(Your objective) Only the pictures are to be left out; the listing itself is repeated exactly.

====== Records to use

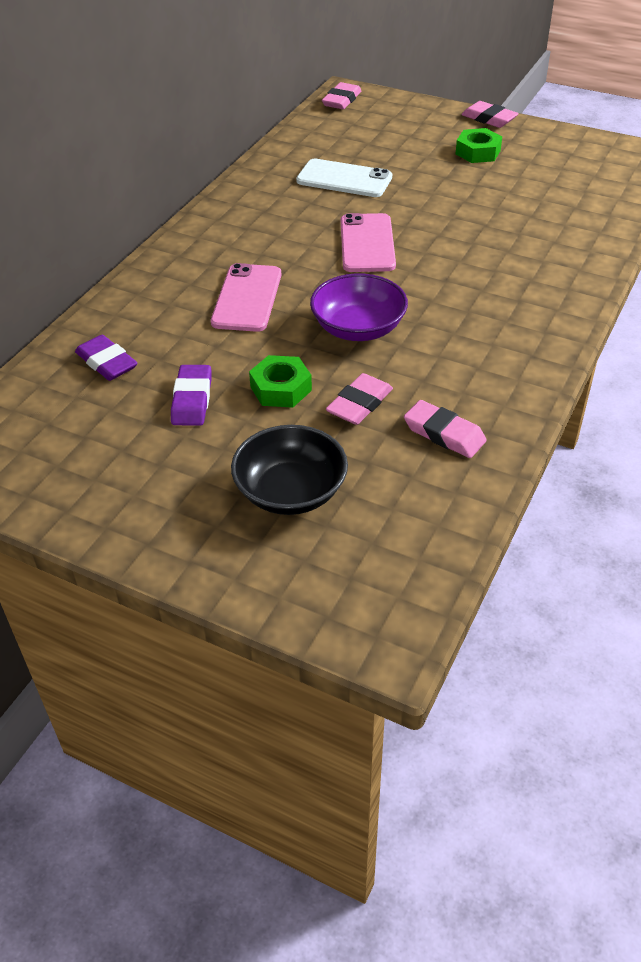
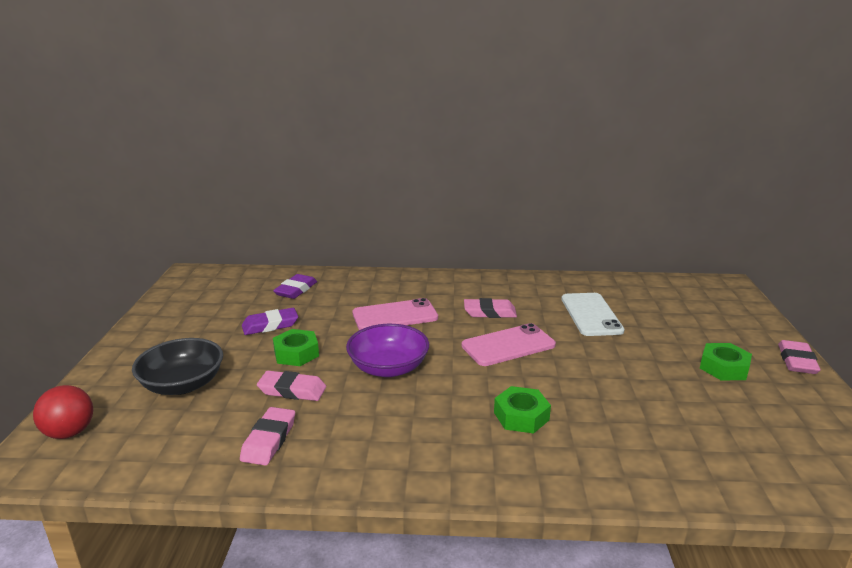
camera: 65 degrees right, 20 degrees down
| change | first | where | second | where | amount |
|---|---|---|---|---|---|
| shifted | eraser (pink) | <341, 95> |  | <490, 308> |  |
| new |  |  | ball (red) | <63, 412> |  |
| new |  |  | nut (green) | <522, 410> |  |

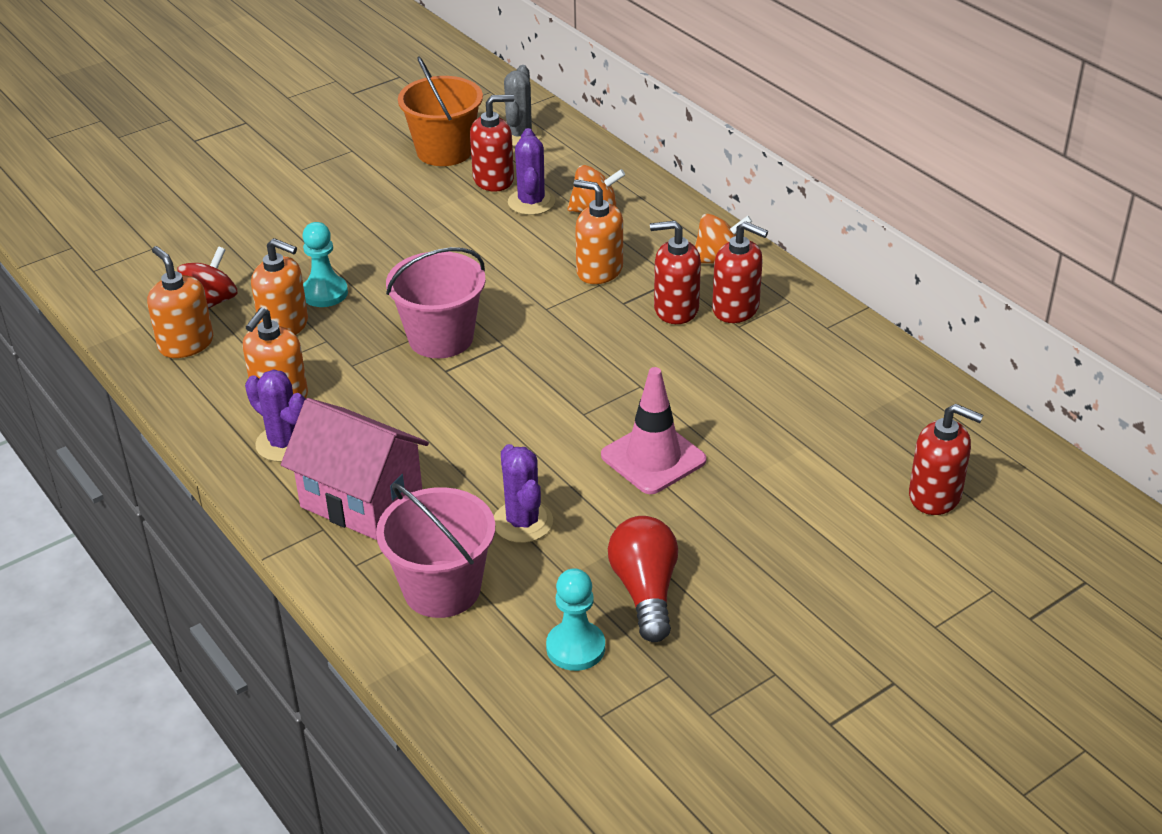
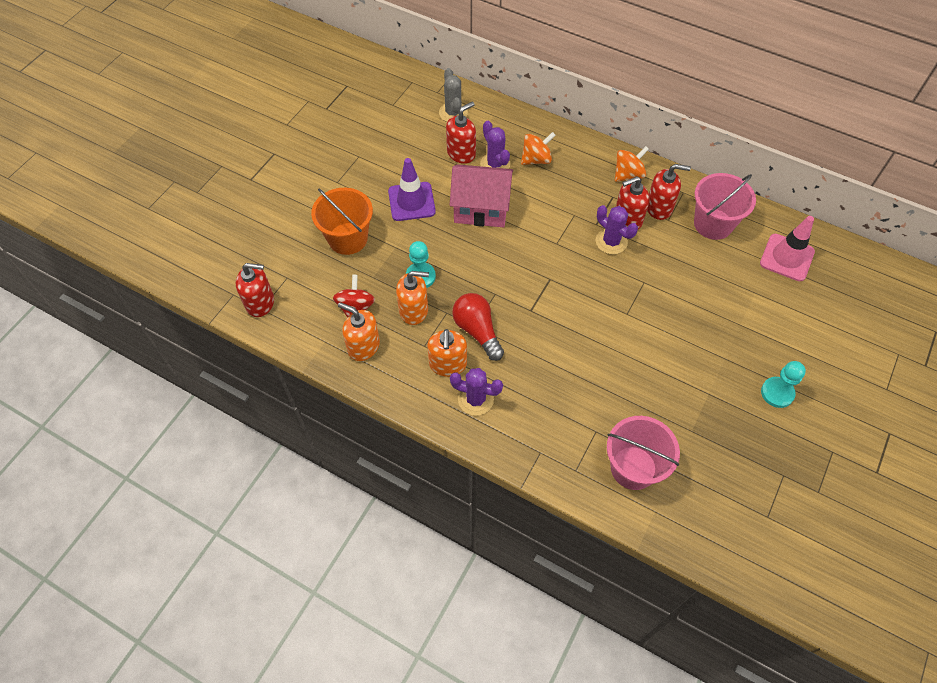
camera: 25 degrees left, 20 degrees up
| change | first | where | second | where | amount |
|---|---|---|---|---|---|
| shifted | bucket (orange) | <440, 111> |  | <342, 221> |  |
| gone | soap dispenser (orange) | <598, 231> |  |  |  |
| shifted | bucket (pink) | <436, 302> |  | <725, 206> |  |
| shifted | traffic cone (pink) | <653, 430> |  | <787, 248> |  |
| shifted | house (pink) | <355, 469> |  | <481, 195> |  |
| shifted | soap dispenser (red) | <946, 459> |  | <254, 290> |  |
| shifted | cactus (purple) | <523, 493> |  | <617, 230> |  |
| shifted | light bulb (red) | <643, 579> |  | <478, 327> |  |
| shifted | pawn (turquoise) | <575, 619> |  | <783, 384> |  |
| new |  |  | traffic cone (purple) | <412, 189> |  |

============

(Response)
camera: 65 degrees right, 20 degrees down
| change | first | where | second | where | amount |
|---|---|---|---|---|---|
| shifted | eraser (pink) | <341, 95> |  | <490, 308> |  |
| new |  |  | ball (red) | <63, 412> |  |
| new |  |  | nut (green) | <522, 410> |  |

camera: 25 degrees left, 20 degrees up
| change | first | where | second | where | amount |
|---|---|---|---|---|---|
| shifted | bucket (orange) | <440, 111> |  | <342, 221> |  |
| gone | soap dispenser (orange) | <598, 231> |  |  |  |
| shifted | bucket (pink) | <436, 302> |  | <725, 206> |  |
| shifted | traffic cone (pink) | <653, 430> |  | <787, 248> |  |
| shifted | house (pink) | <355, 469> |  | <481, 195> |  |
| shifted | soap dispenser (red) | <946, 459> |  | <254, 290> |  |
| shifted | cactus (purple) | <523, 493> |  | <617, 230> |  |
| shifted | light bulb (red) | <643, 579> |  | <478, 327> |  |
| shifted | pawn (turquoise) | <575, 619> |  | <783, 384> |  |
| new |  |  | traffic cone (purple) | <412, 189> |  |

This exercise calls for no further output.